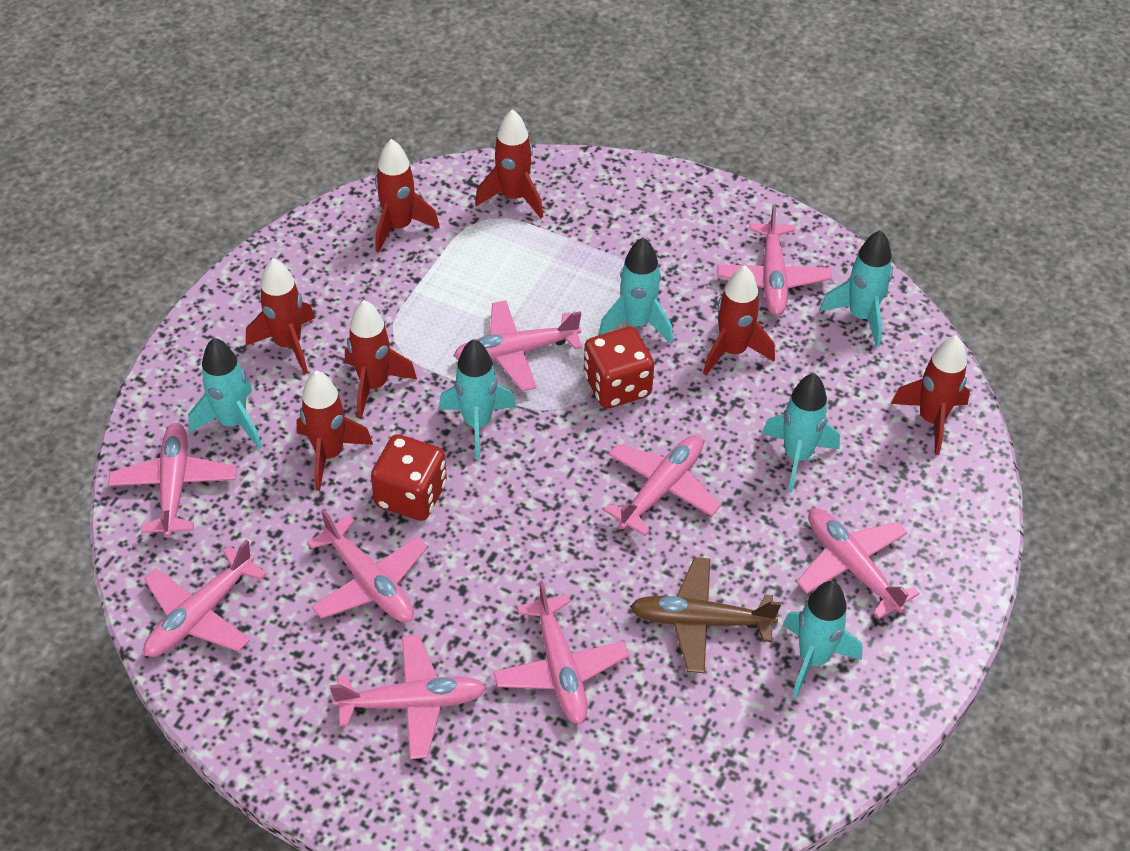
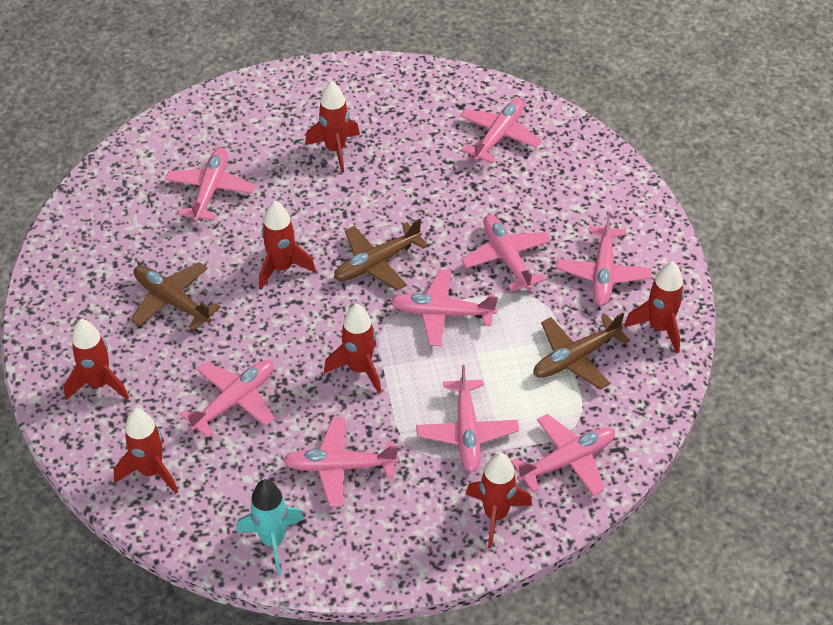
brown plane: 1 -> 3
red dice: 2 -> 0
turquoise rocket: 6 -> 1

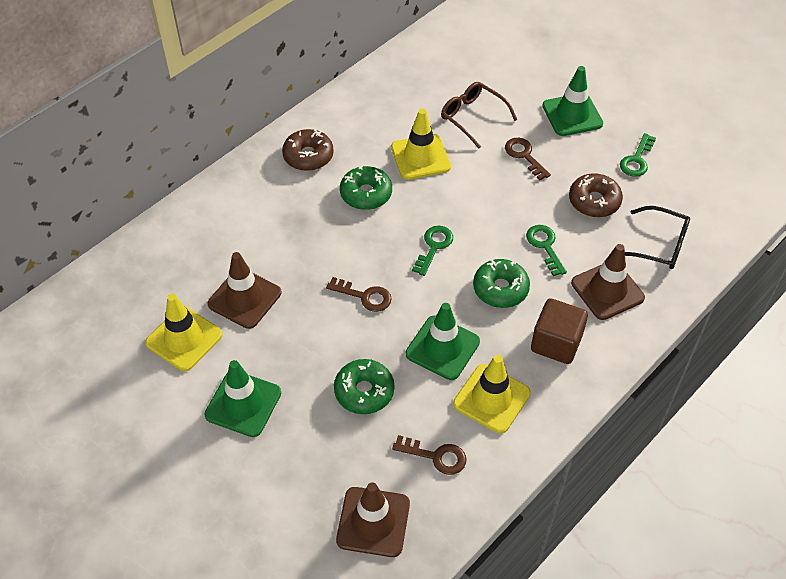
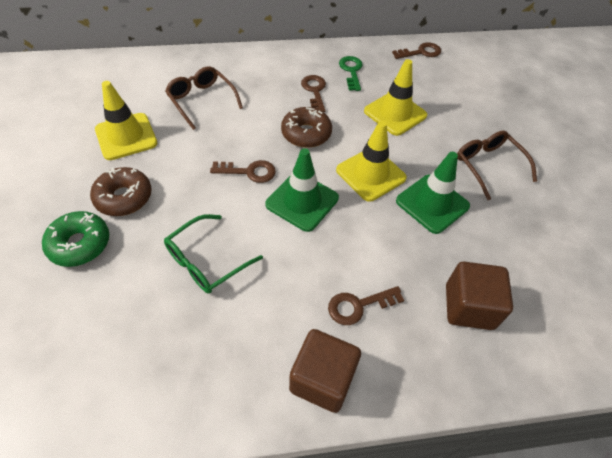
black glasses: 1 -> 0
brown cube: 1 -> 2
brown glasses: 1 -> 2
brown key: 3 -> 4
brown traffic cone: 3 -> 0
green donut: 3 -> 1
green glasses: 0 -> 1
green key: 3 -> 1
green traffic cone: 3 -> 2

==*==

- _TASK DESCRIPTION_: A verbatim copy of the data, free of pictures, is the expected answer.

- _RESULT_:
brown plane: 1 -> 3
red dice: 2 -> 0
turquoise rocket: 6 -> 1

black glasses: 1 -> 0
brown cube: 1 -> 2
brown glasses: 1 -> 2
brown key: 3 -> 4
brown traffic cone: 3 -> 0
green donut: 3 -> 1
green glasses: 0 -> 1
green key: 3 -> 1
green traffic cone: 3 -> 2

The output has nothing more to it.